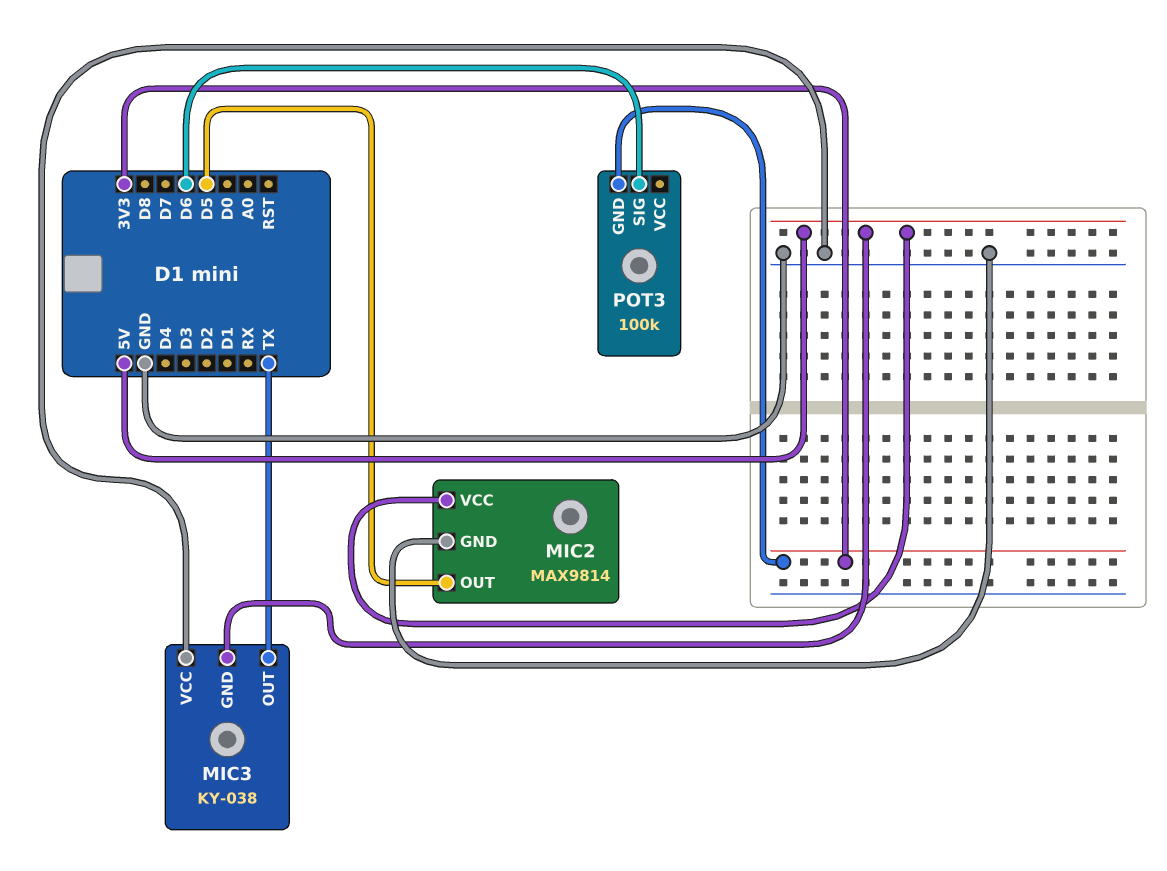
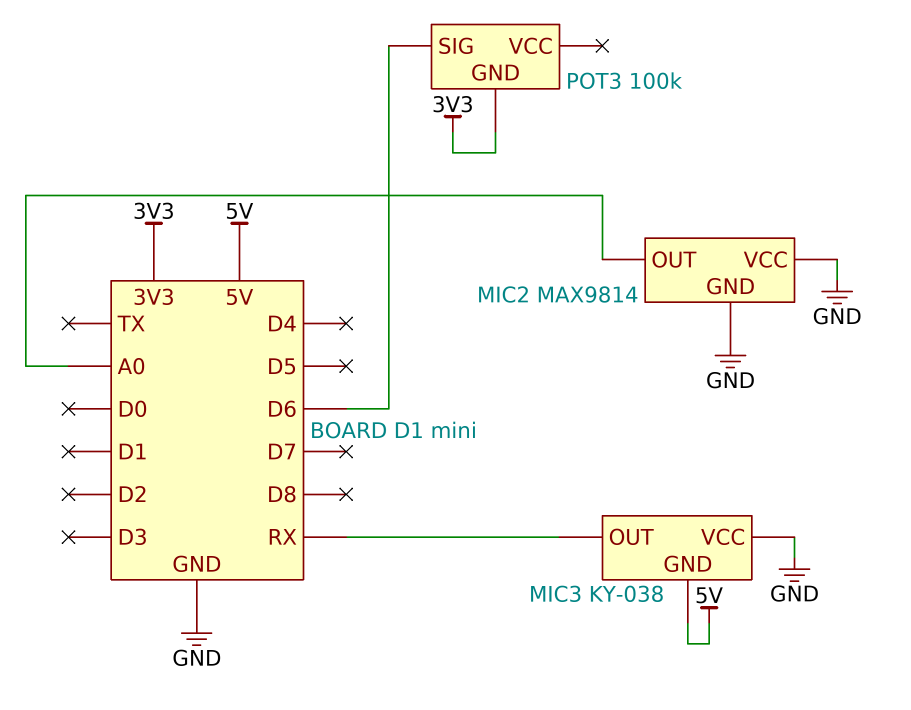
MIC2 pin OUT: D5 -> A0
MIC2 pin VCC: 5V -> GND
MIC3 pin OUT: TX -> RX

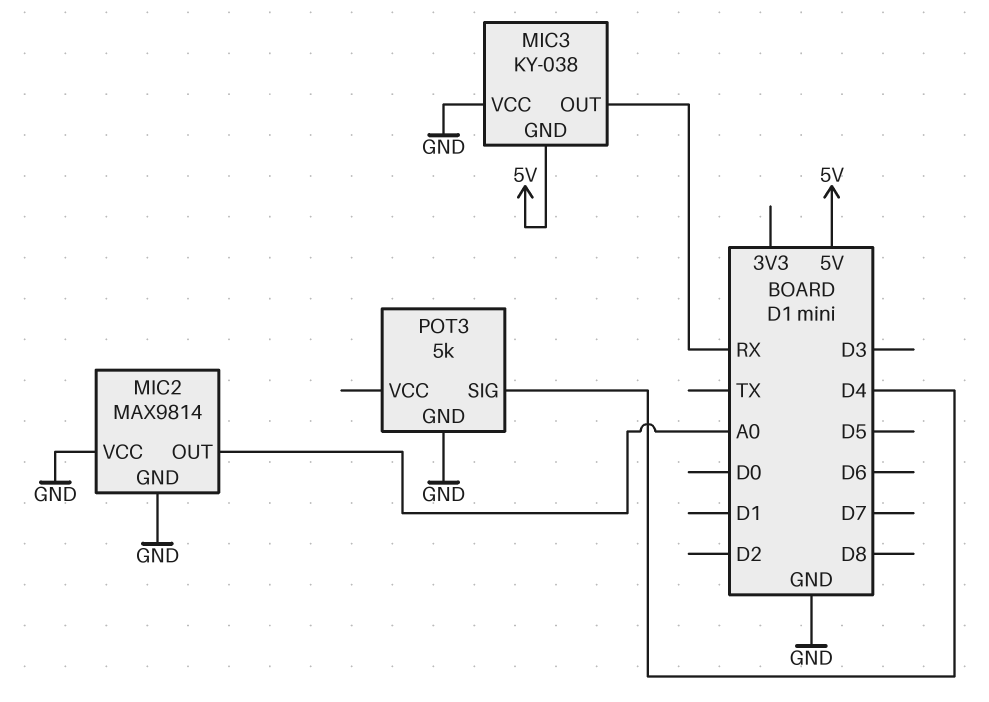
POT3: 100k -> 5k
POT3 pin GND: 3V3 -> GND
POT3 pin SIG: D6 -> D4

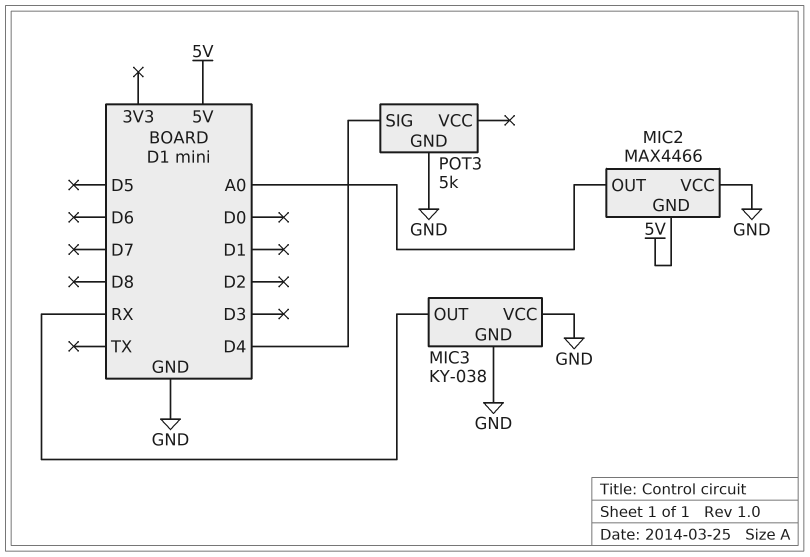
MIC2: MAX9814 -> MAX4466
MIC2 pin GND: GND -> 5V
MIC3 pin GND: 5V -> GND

- - - -

All entries above must be printed again verbatim, with images excluded.

▸ **PROBLEM SOLUTION**:
MIC2 pin OUT: D5 -> A0
MIC2 pin VCC: 5V -> GND
MIC3 pin OUT: TX -> RX

POT3: 100k -> 5k
POT3 pin GND: 3V3 -> GND
POT3 pin SIG: D6 -> D4

MIC2: MAX9814 -> MAX4466
MIC2 pin GND: GND -> 5V
MIC3 pin GND: 5V -> GND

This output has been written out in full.